Please filter the listing for the string "plate" and copy each matching line.
[[ The records, beginning ]]
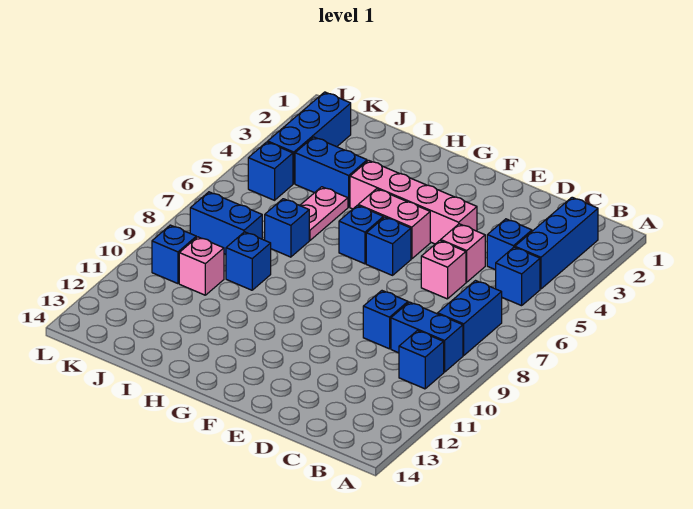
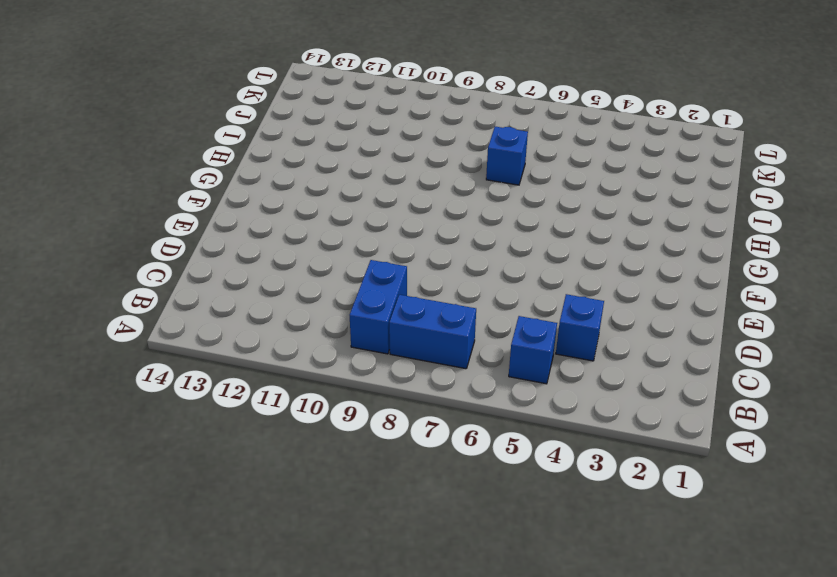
none -> blue 1x3 brick [515,197,598,289]
none -> blue 1x1 brick [399,330,444,389]
none -> pink 1x1 brick [441,224,485,282]

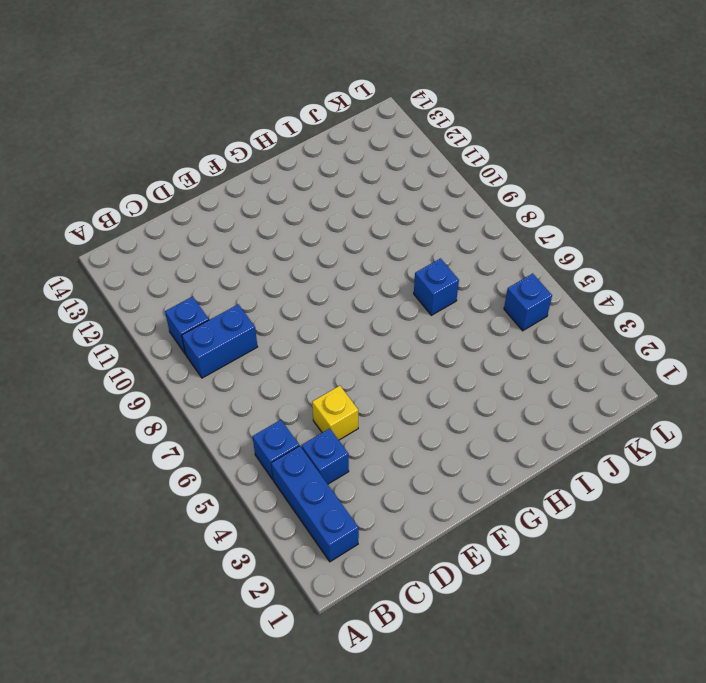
yellow 1x1 brick [312,386,358,440] -> pink 1x1 brick [441,224,485,282]
none -> blue 1x2 brick [438,281,502,355]
none -> pink 1x1 brick [421,241,466,299]
none -> blue 1x1 brick [363,291,408,349]

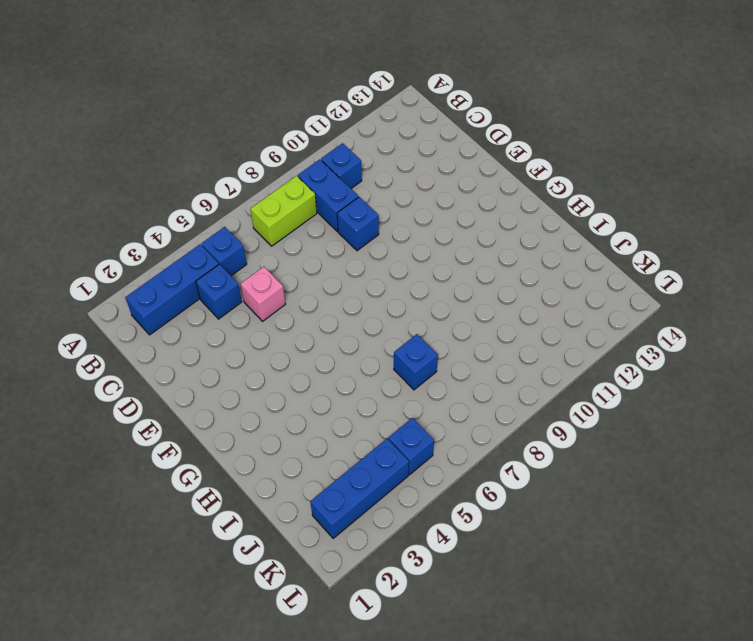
lime 1x2 brick [250,176,317,246] -> blue 1x2 brick [438,281,502,355]
none -> pink 1x1 brick [421,241,466,299]
none -> pink 1x4 brick [350,160,477,244]
none -> pink 1x2 brick [358,189,430,259]

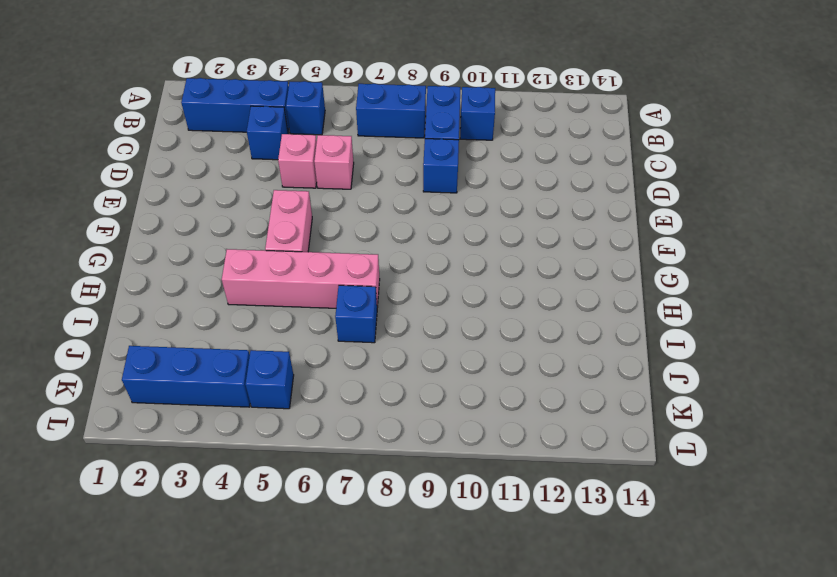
pink 1x4 brick [222,249,380,308] -> pink 1x4 brick turned to [350,160,477,244]
none -> blue 1x1 brick [366,217,411,275]
none -> blue 1x1 brick [339,205,383,264]
none -> blue 1x2 brick [295,137,367,207]

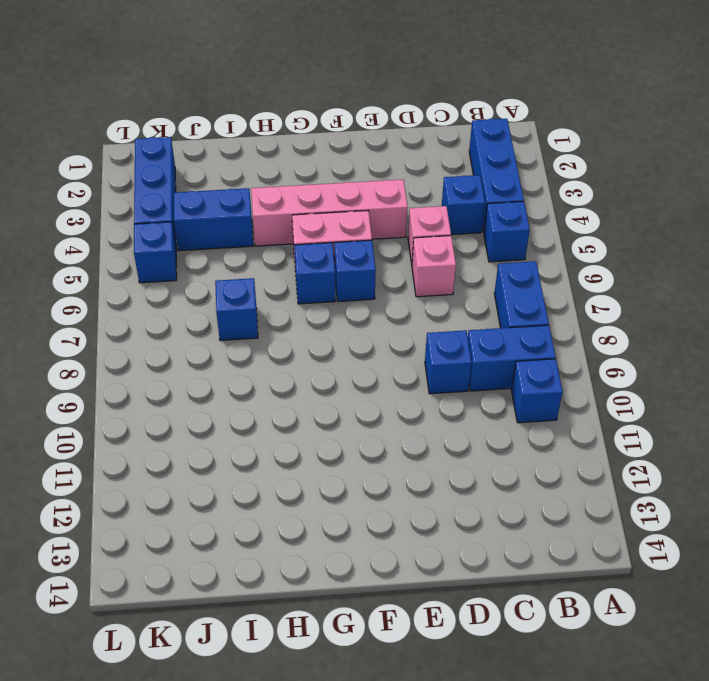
none -> pink 1x2 plate [300,187,348,240]
none -> blue 1x1 brick [226,232,271,290]
none -> blue 1x2 brick [190,192,262,254]

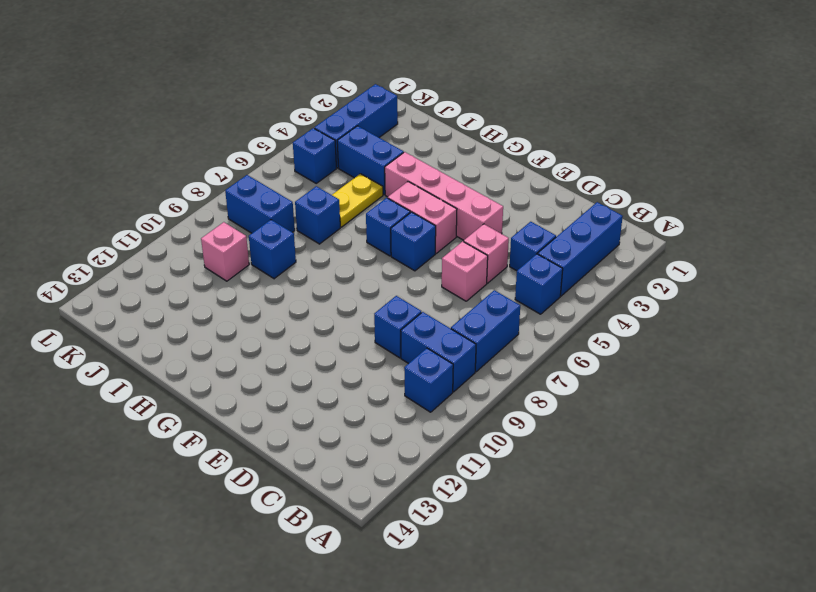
yellow 1x2 plate [332,174,383,227] -> pink 1x2 plate [300,187,348,240]
none -> blue 1x1 brick [152,225,196,284]

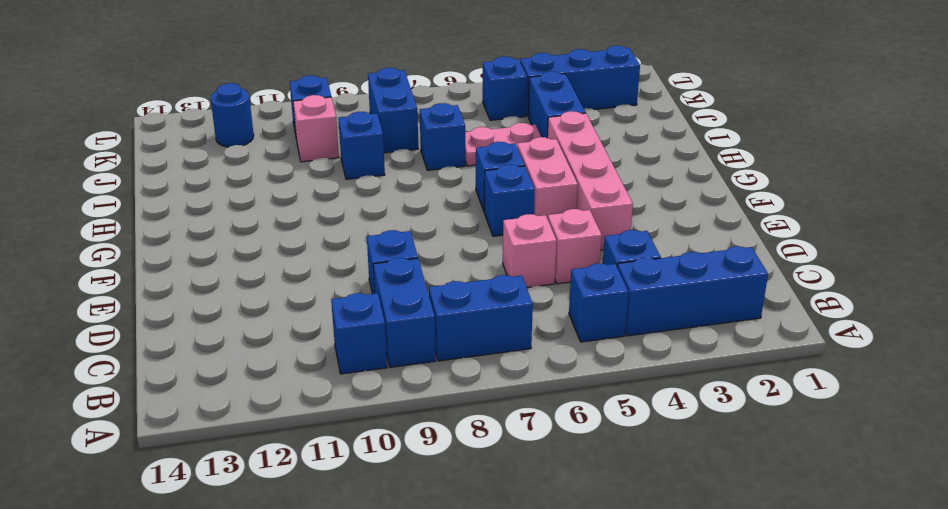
blue 1x1 round brick [211,83,254,147] -> none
[[ The records, end ]]
- Task answer -
none -> pink 1x2 plate [300,187,348,240]
yellow 1x2 plate [332,174,383,227] -> pink 1x2 plate [300,187,348,240]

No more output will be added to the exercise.